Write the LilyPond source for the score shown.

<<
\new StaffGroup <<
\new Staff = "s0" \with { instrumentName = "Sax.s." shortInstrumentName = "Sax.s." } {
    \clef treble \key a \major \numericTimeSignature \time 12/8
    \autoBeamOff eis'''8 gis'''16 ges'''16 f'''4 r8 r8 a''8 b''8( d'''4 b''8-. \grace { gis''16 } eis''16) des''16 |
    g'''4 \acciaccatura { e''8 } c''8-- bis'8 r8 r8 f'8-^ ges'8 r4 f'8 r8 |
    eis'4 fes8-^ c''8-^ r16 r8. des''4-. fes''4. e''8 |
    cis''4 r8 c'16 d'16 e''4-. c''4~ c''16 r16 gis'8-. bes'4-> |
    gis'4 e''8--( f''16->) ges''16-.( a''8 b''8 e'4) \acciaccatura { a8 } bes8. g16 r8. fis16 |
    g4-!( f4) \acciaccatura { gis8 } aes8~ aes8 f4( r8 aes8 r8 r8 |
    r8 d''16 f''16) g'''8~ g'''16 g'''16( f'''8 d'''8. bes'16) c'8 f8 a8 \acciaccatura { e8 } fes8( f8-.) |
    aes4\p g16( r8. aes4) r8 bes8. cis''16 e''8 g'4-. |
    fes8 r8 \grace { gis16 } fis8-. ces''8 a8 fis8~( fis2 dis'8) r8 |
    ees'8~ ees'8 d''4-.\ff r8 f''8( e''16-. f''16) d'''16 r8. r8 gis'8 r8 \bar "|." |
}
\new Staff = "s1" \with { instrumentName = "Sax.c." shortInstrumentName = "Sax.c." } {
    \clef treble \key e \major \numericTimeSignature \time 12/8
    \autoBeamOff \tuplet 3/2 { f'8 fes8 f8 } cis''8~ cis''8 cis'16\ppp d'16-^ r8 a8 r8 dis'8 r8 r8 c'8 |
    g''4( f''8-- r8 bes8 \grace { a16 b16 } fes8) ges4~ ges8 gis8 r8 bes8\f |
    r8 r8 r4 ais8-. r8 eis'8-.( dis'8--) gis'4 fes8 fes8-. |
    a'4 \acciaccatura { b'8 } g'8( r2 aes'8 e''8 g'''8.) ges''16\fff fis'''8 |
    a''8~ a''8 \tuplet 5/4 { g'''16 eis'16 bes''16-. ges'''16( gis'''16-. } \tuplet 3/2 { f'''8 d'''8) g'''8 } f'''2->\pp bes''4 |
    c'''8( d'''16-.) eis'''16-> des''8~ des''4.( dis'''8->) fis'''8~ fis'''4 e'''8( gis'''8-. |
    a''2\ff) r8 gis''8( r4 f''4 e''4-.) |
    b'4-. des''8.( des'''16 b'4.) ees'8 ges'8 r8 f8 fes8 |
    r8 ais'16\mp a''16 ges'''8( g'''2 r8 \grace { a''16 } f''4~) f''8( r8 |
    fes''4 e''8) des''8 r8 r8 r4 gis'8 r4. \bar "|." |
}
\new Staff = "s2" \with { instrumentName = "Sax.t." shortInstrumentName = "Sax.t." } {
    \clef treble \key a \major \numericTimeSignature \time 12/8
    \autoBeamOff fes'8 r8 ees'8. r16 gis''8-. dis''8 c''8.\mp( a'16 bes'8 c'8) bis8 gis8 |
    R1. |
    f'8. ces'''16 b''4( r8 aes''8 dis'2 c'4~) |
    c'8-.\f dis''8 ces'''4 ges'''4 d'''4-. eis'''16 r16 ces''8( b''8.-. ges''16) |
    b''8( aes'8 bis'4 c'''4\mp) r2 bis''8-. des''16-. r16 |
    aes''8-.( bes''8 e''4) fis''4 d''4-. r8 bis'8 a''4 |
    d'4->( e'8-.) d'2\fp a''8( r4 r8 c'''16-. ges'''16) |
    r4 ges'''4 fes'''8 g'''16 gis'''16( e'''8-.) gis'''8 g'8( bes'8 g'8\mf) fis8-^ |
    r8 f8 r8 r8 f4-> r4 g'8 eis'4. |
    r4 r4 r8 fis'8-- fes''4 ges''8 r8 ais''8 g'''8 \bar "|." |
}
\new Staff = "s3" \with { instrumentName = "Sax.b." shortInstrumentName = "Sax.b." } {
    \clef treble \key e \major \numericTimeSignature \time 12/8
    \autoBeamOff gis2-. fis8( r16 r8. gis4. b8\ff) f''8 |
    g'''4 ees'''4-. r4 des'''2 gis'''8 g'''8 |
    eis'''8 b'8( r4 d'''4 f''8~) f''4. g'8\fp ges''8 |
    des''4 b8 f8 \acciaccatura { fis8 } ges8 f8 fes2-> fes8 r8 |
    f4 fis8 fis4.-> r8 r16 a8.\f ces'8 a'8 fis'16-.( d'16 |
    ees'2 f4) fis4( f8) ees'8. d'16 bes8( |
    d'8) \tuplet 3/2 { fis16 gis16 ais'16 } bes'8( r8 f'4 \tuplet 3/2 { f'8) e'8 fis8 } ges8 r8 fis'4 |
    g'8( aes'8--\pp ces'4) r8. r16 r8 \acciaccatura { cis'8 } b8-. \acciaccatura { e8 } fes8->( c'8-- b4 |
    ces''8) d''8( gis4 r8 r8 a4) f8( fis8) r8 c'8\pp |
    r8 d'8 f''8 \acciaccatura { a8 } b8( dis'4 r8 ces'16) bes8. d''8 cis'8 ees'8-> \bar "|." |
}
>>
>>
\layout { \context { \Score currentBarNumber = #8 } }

· · · · ·

→ **What you need to do**
Please find each line above that contains the string "tuplet" and copy those lines out in full.

→ **Result below**
    \autoBeamOff \tuplet 3/2 { f'8 fes8 f8 } cis''8~ cis''8 cis'16\ppp d'16-^ r8 a8 r8 dis'8 r8 r8 c'8 |
    a''8~ a''8 \tuplet 5/4 { g'''16 eis'16 bes''16-. ges'''16( gis'''16-. } \tuplet 3/2 { f'''8 d'''8) g'''8 } f'''2->\pp bes''4 |
    d'8) \tuplet 3/2 { fis16 gis16 ais'16 } bes'8( r8 f'4 \tuplet 3/2 { f'8) e'8 fis8 } ges8 r8 fis'4 |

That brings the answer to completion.